YOUR GOAL. Quote the entries word for word. Omit the pictures.

RECORDS FOR THE TASK.
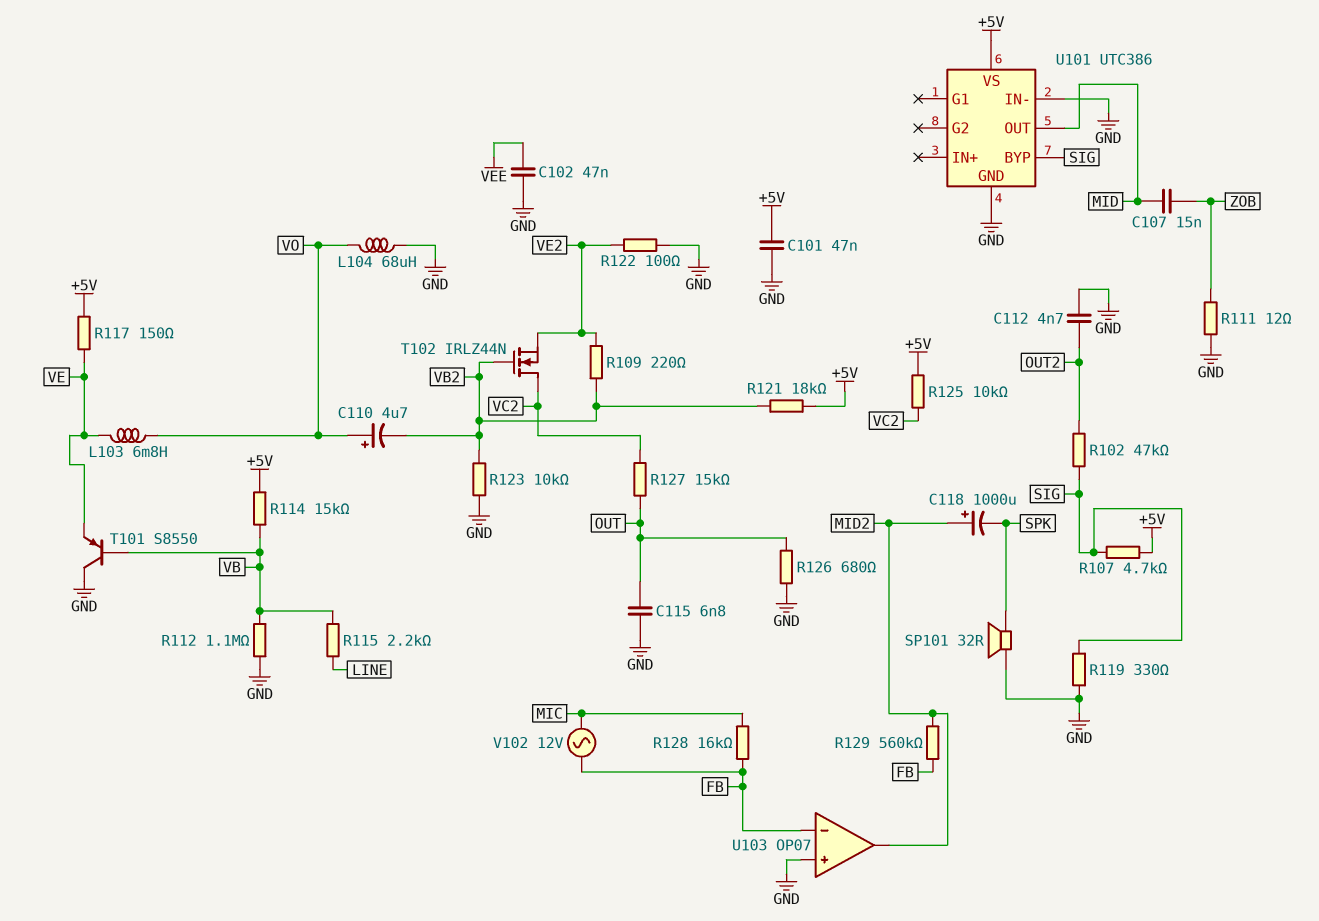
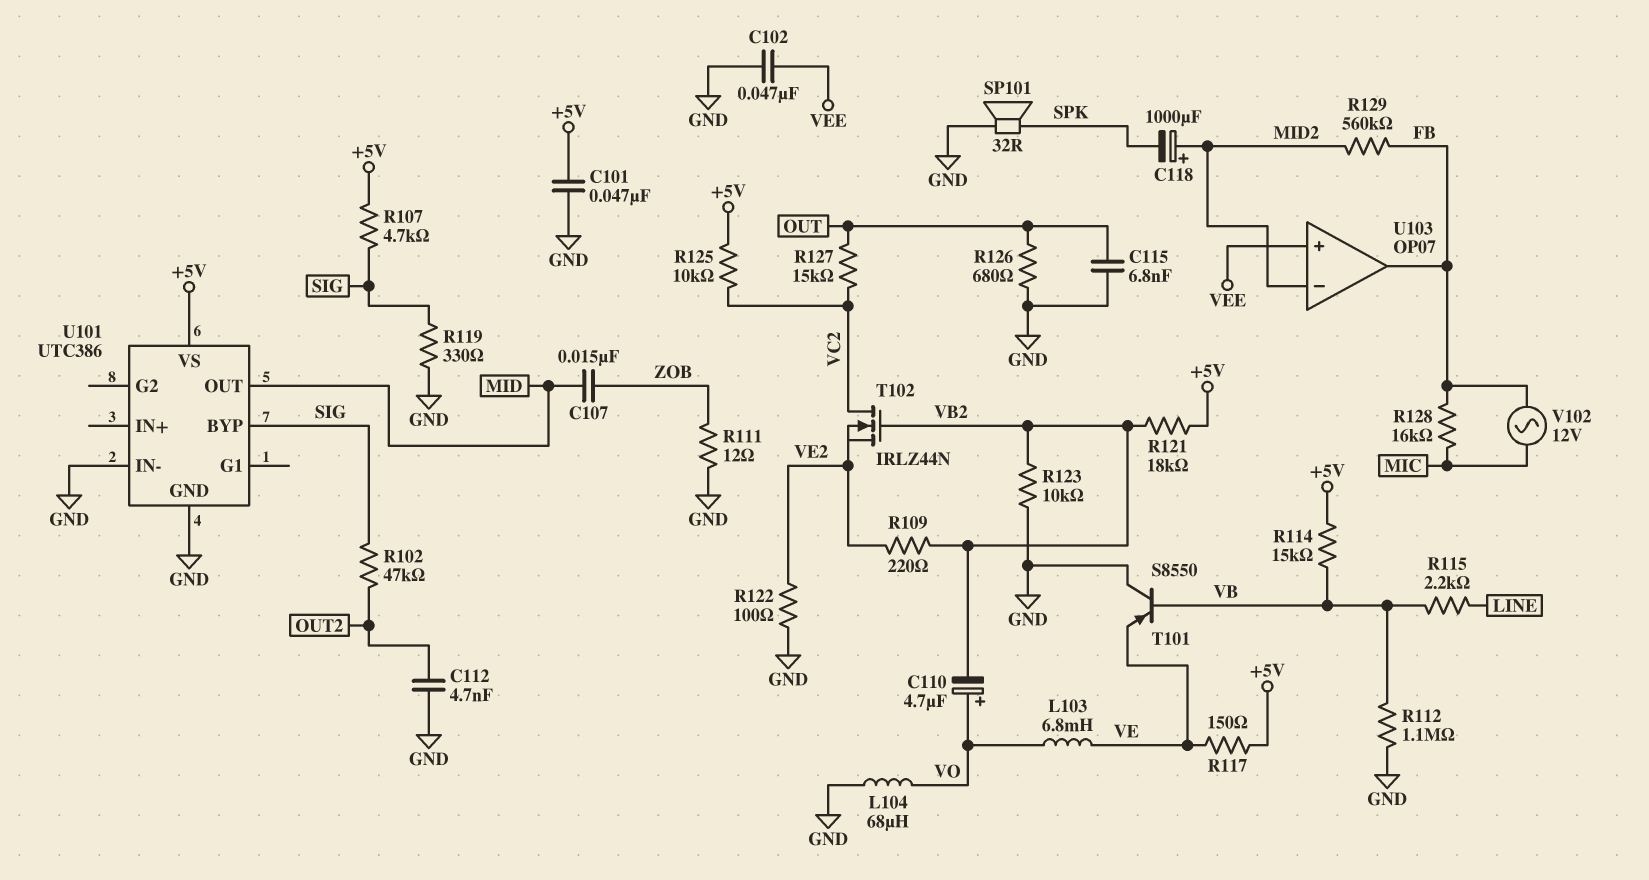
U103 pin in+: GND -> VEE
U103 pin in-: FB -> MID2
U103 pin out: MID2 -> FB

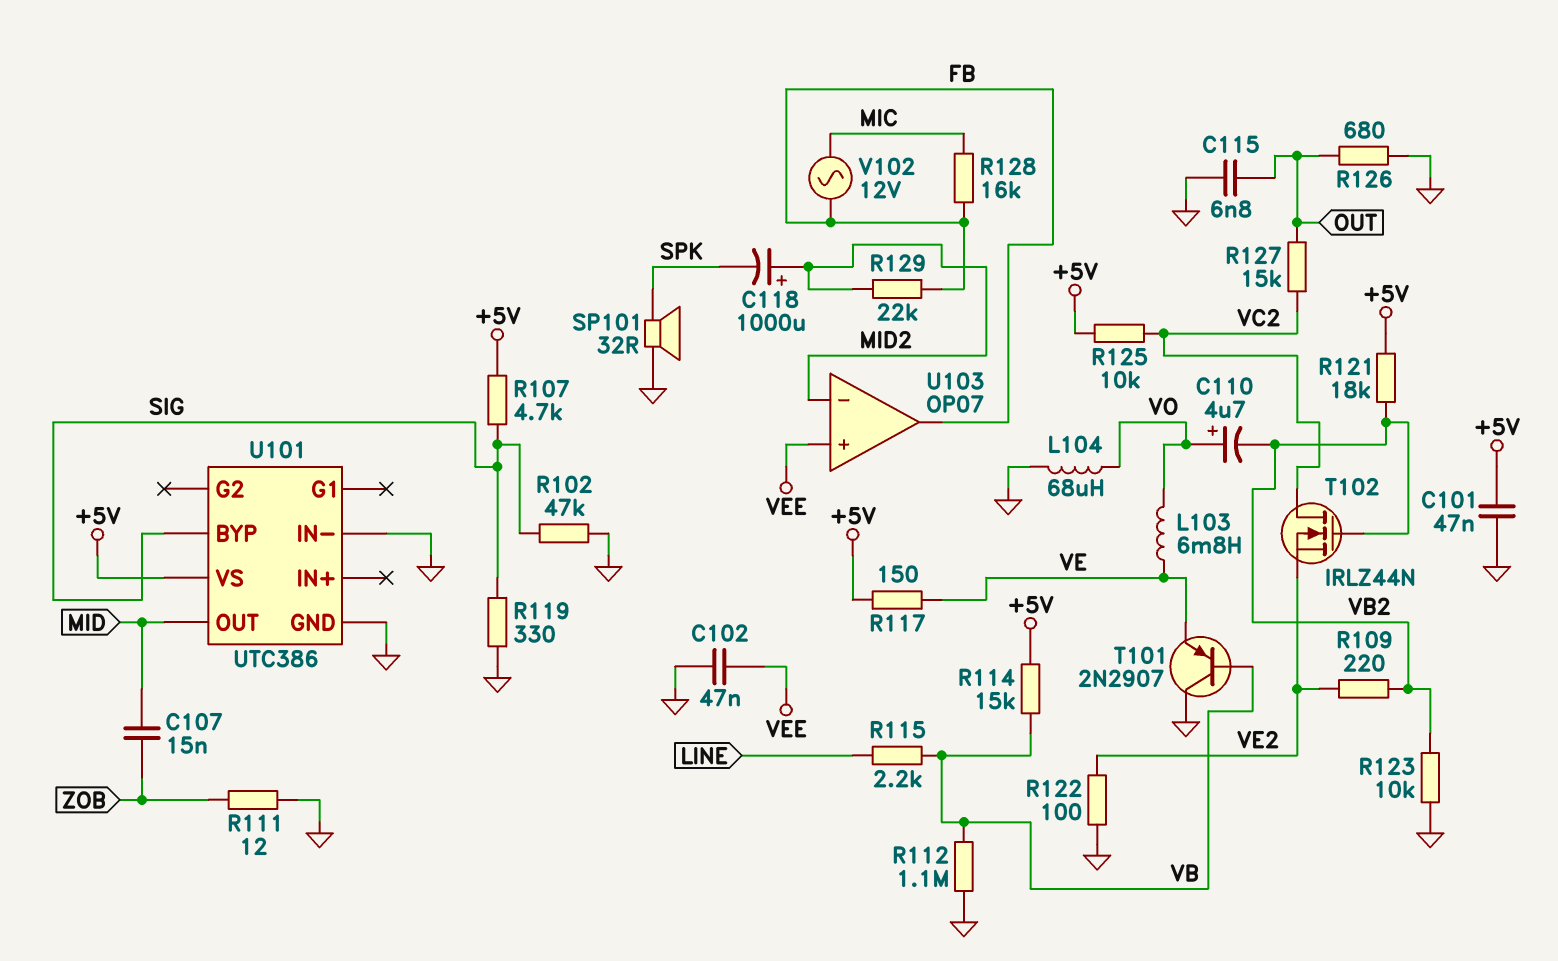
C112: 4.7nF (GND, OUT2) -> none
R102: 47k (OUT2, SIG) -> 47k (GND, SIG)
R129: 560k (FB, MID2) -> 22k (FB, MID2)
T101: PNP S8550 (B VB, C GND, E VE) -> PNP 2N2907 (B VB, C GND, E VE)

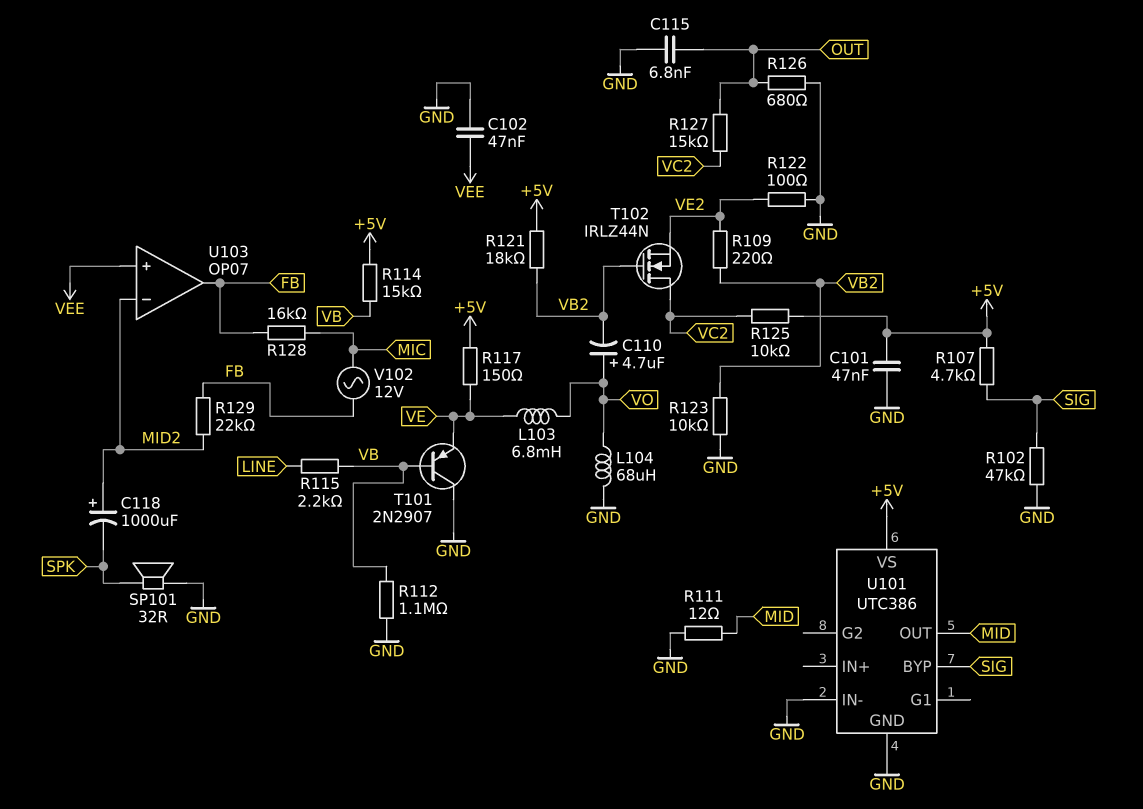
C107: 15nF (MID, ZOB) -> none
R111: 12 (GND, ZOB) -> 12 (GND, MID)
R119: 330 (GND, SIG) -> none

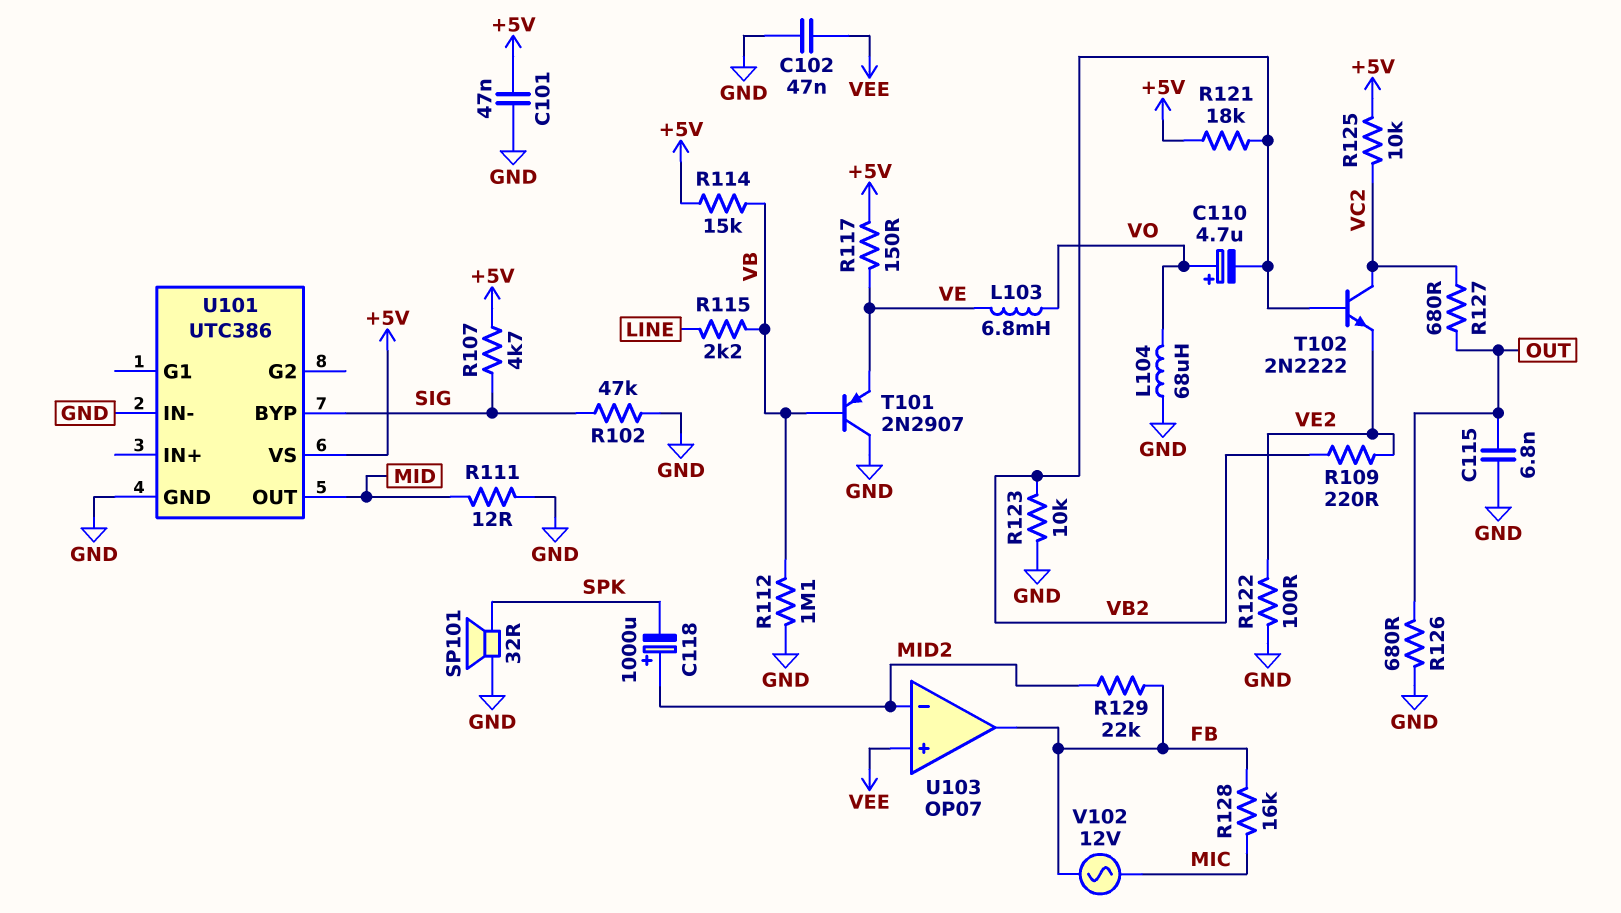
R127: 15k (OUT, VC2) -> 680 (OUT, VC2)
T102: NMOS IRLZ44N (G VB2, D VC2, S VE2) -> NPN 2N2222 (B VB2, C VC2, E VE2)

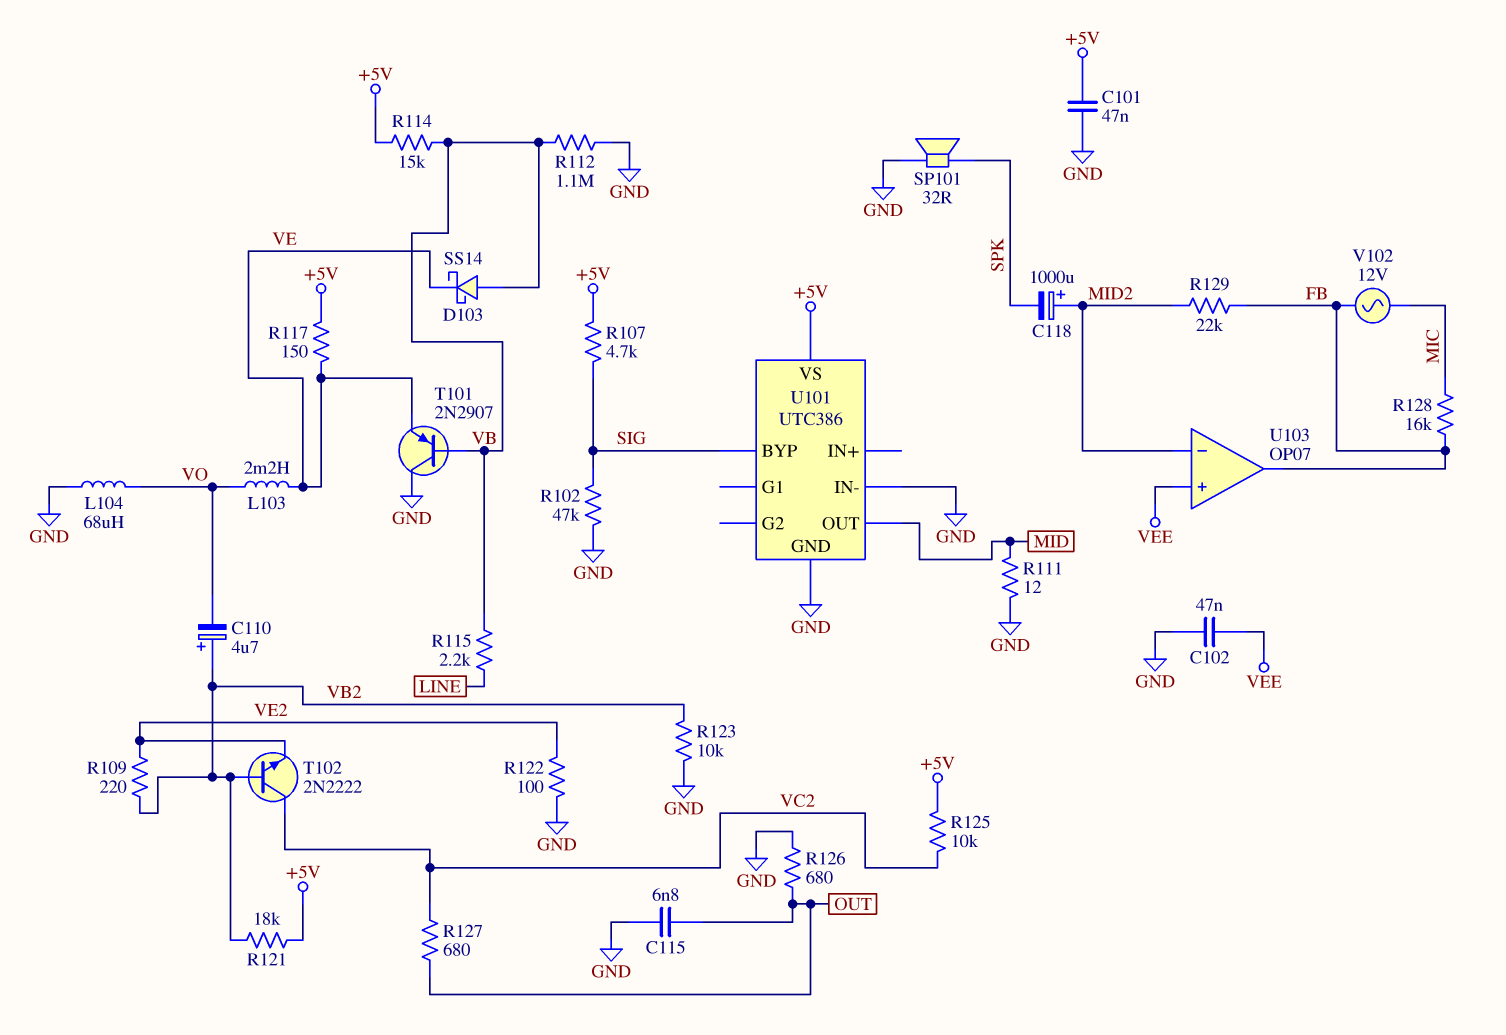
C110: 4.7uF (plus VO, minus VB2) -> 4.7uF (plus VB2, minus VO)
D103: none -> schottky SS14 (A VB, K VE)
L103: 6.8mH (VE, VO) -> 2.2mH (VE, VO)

FINISHED TASK.
U103 pin in+: GND -> VEE
U103 pin in-: FB -> MID2
U103 pin out: MID2 -> FB

C112: 4.7nF (GND, OUT2) -> none
R102: 47k (OUT2, SIG) -> 47k (GND, SIG)
R129: 560k (FB, MID2) -> 22k (FB, MID2)
T101: PNP S8550 (B VB, C GND, E VE) -> PNP 2N2907 (B VB, C GND, E VE)

C107: 15nF (MID, ZOB) -> none
R111: 12 (GND, ZOB) -> 12 (GND, MID)
R119: 330 (GND, SIG) -> none

R127: 15k (OUT, VC2) -> 680 (OUT, VC2)
T102: NMOS IRLZ44N (G VB2, D VC2, S VE2) -> NPN 2N2222 (B VB2, C VC2, E VE2)

C110: 4.7uF (plus VO, minus VB2) -> 4.7uF (plus VB2, minus VO)
D103: none -> schottky SS14 (A VB, K VE)
L103: 6.8mH (VE, VO) -> 2.2mH (VE, VO)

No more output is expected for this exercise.